Entries taken from a collection:
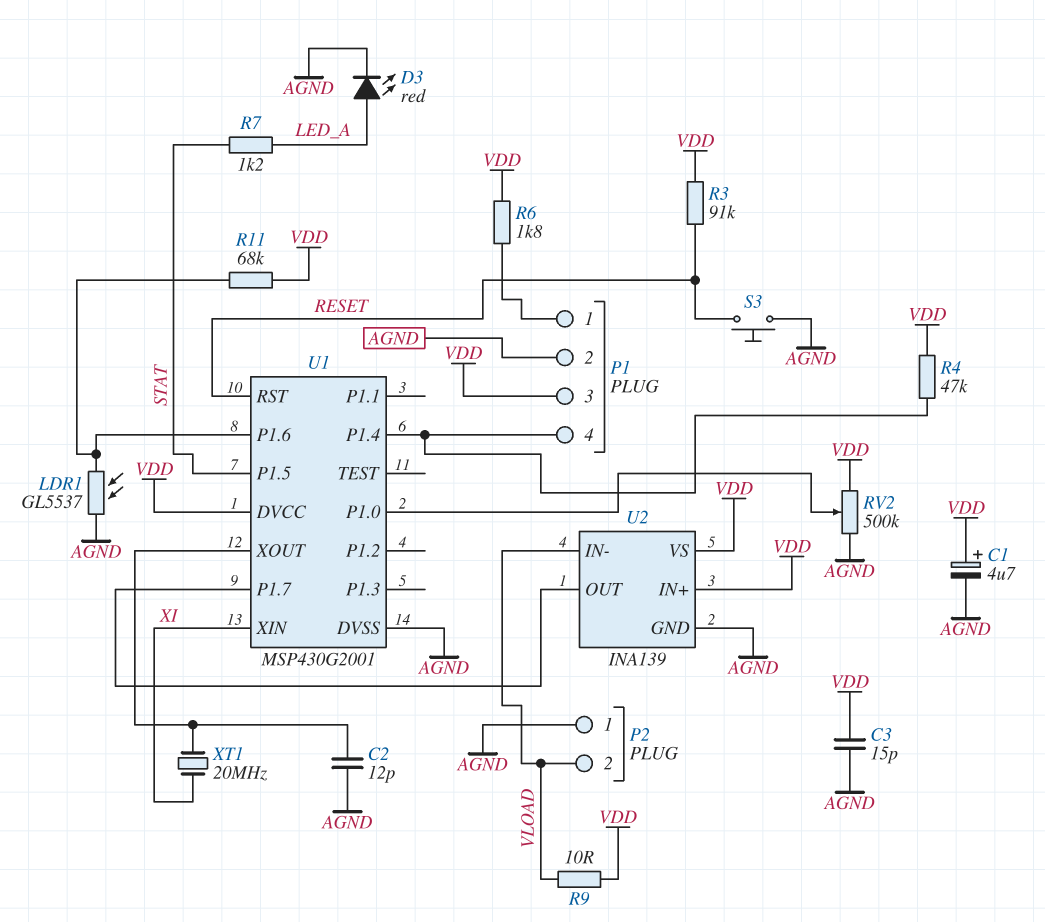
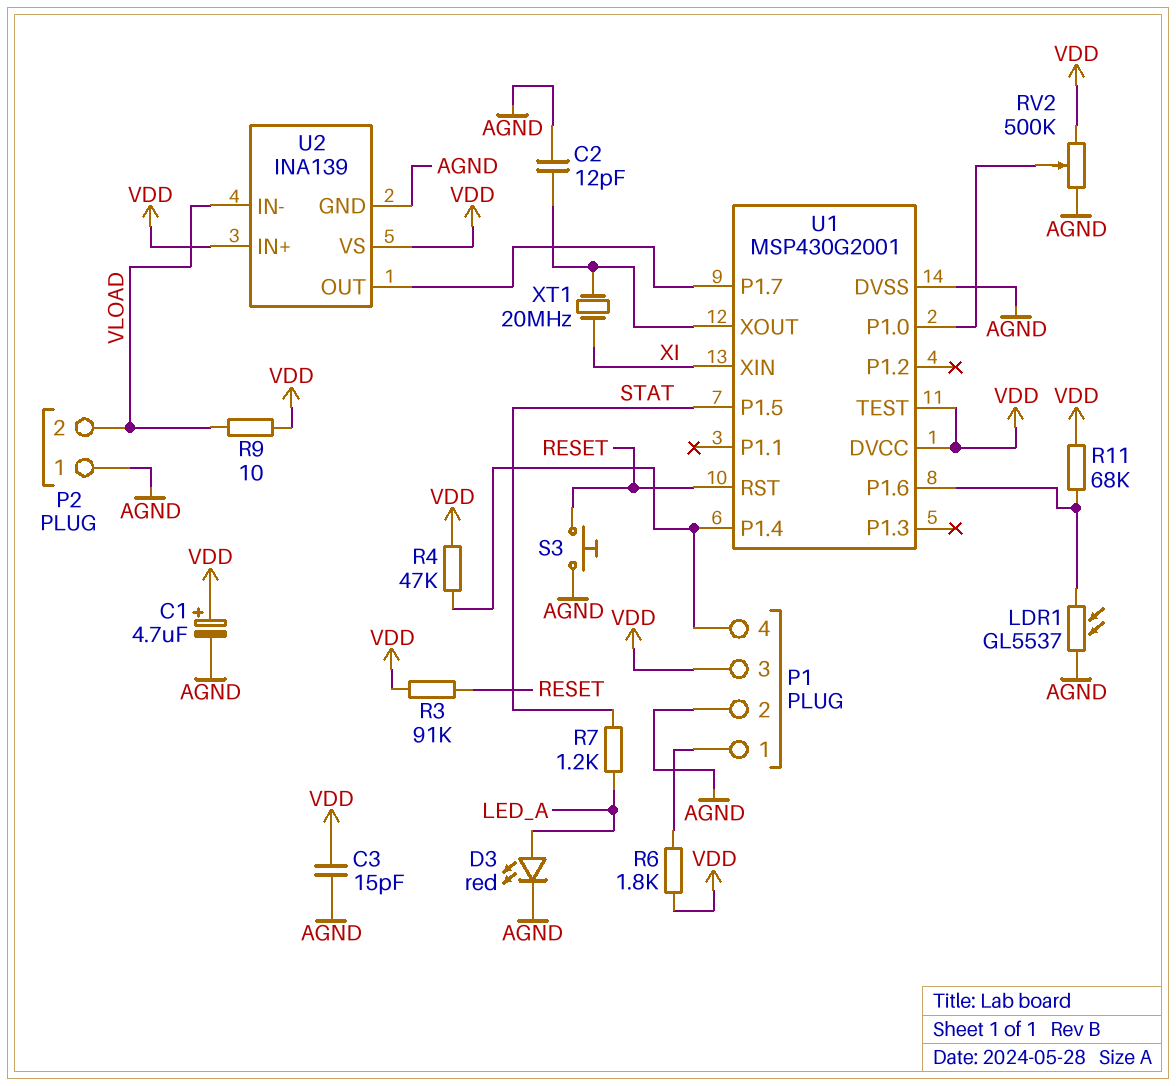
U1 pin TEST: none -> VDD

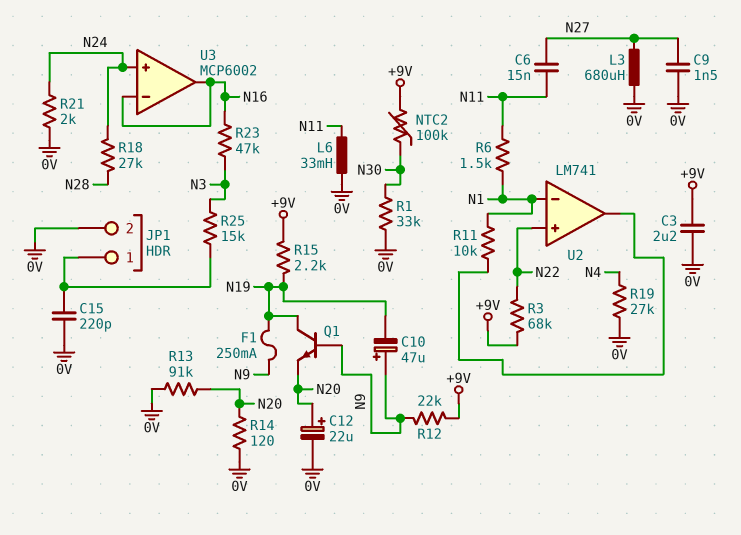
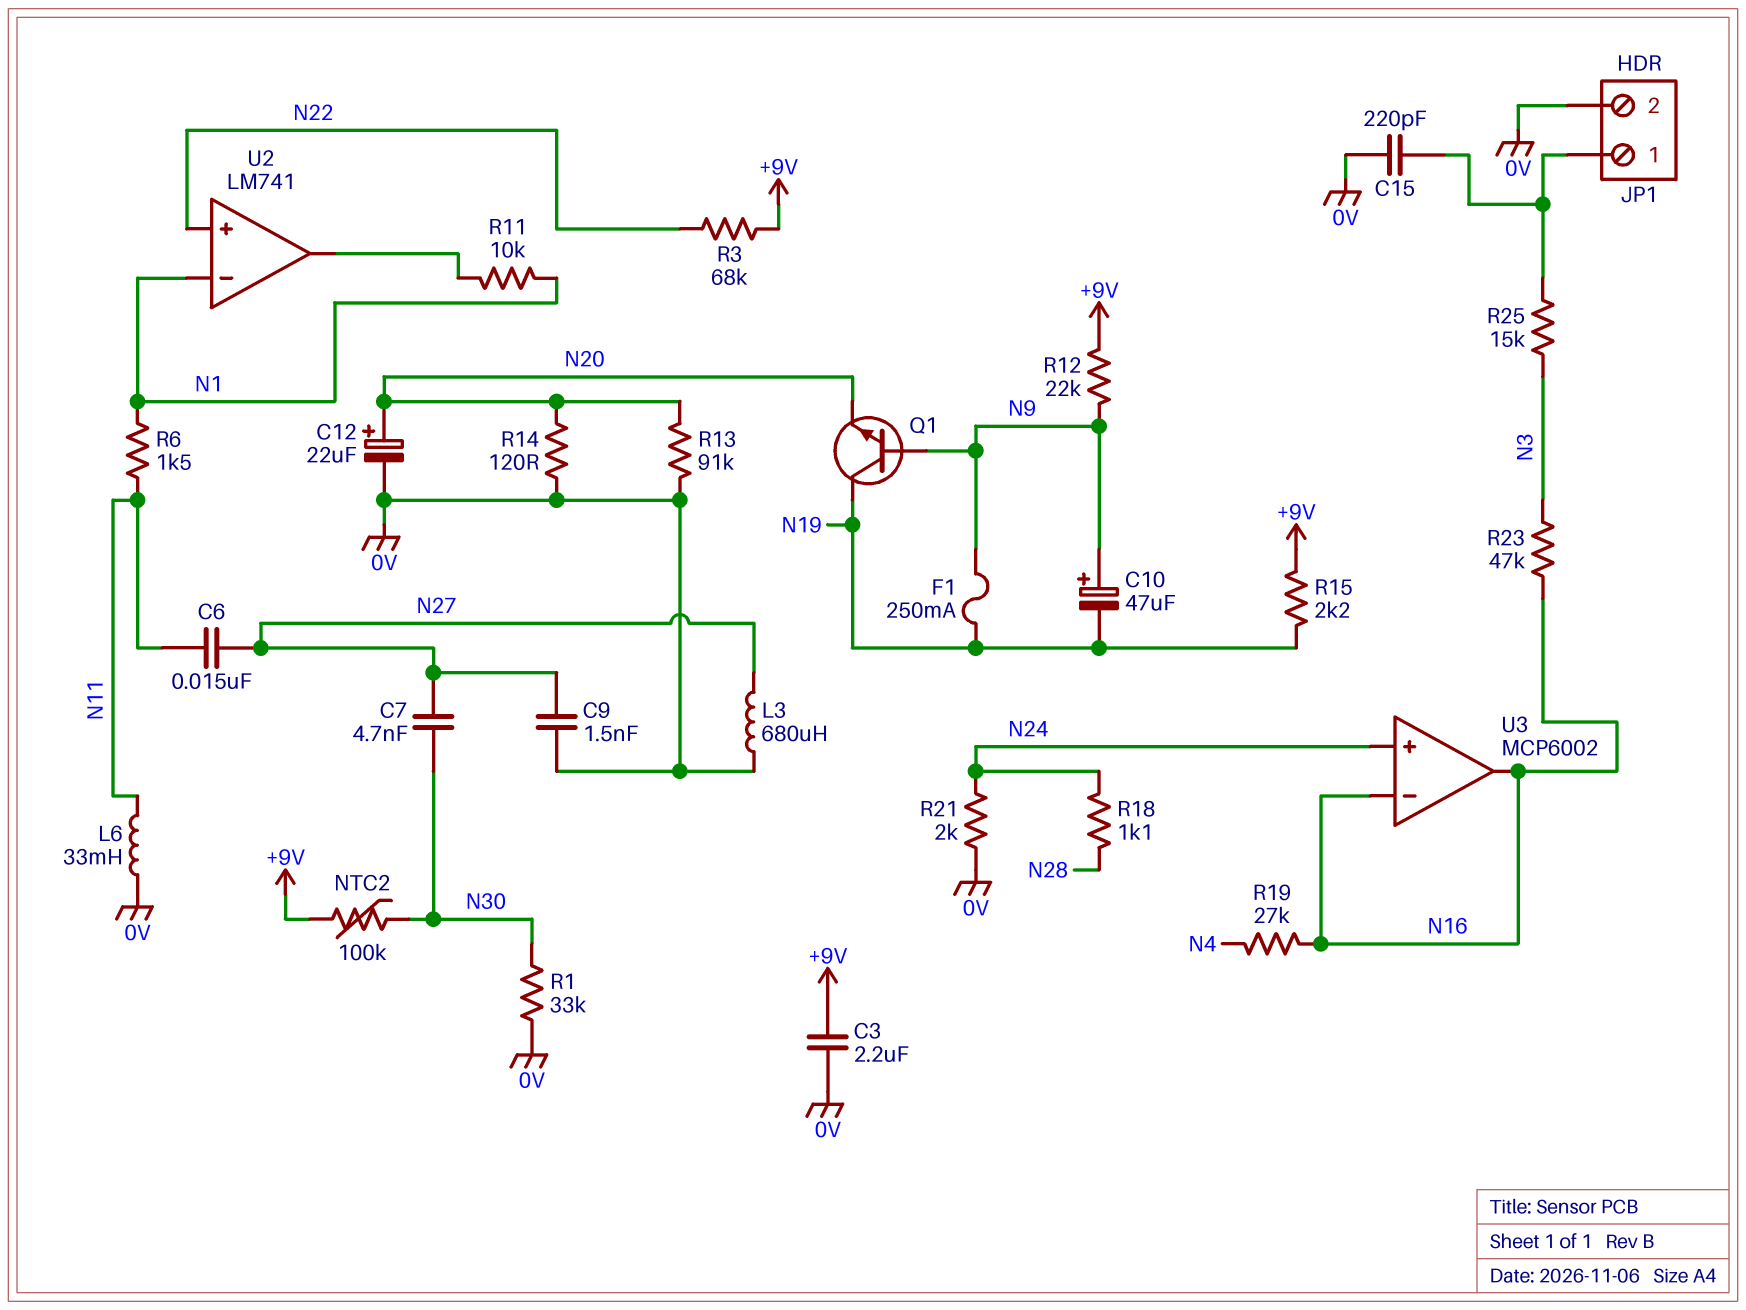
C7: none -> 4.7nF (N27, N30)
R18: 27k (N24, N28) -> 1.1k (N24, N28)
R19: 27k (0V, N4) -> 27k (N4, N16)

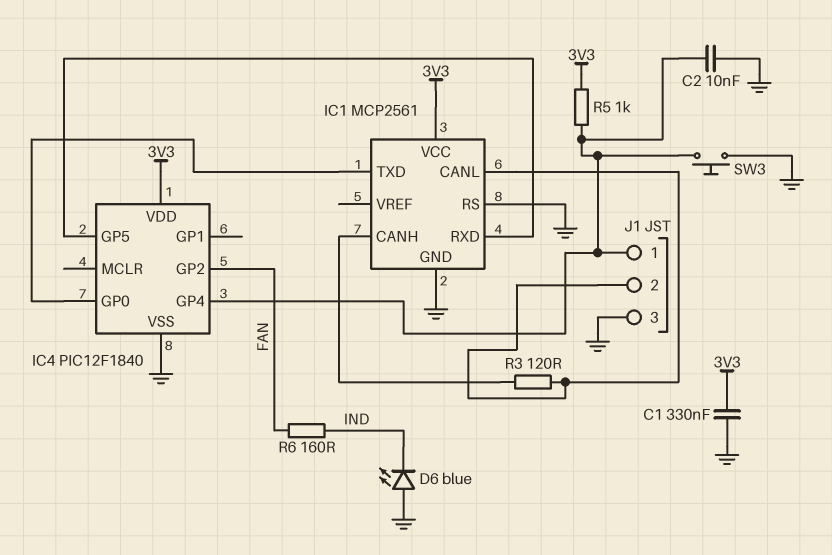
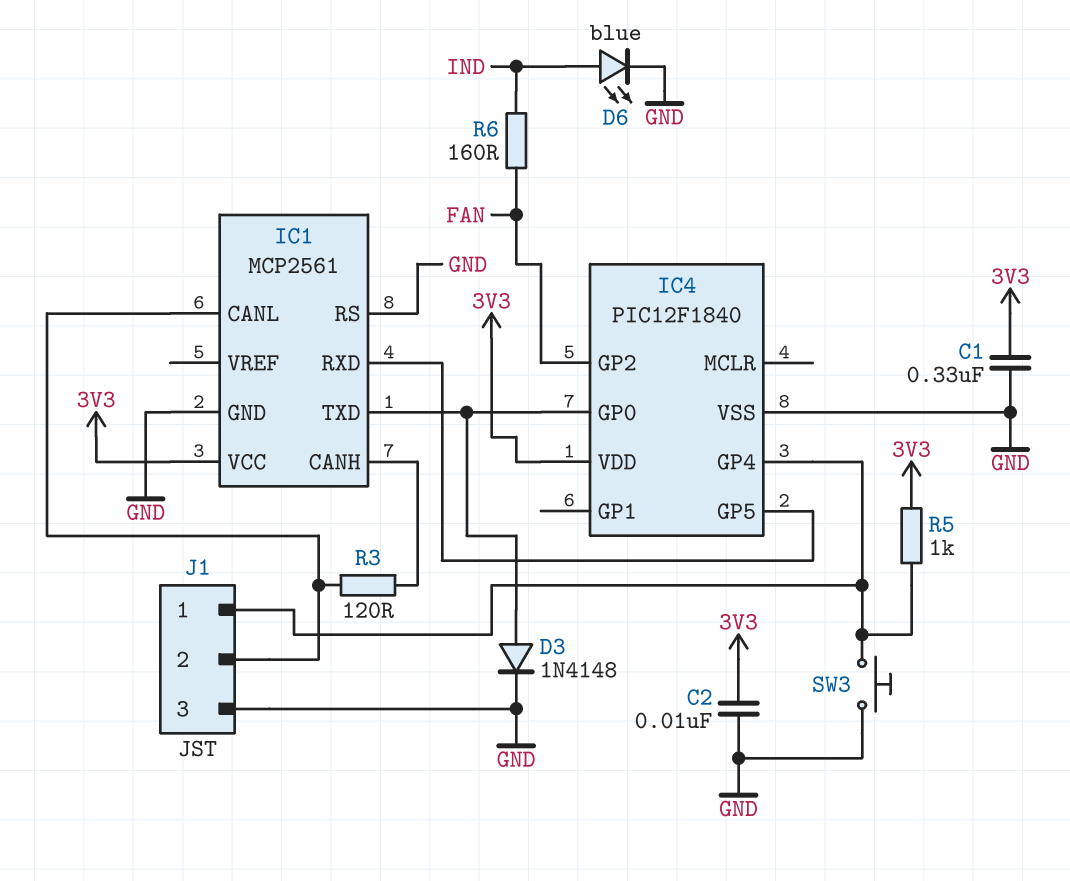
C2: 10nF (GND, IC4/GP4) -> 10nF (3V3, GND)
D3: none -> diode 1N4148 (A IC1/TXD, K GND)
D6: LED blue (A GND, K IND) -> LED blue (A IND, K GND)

About this exercise = Copy the data word for word. Pictures do not go in the copy.

Reply to the task =
U1 pin TEST: none -> VDD

C7: none -> 4.7nF (N27, N30)
R18: 27k (N24, N28) -> 1.1k (N24, N28)
R19: 27k (0V, N4) -> 27k (N4, N16)

C2: 10nF (GND, IC4/GP4) -> 10nF (3V3, GND)
D3: none -> diode 1N4148 (A IC1/TXD, K GND)
D6: LED blue (A GND, K IND) -> LED blue (A IND, K GND)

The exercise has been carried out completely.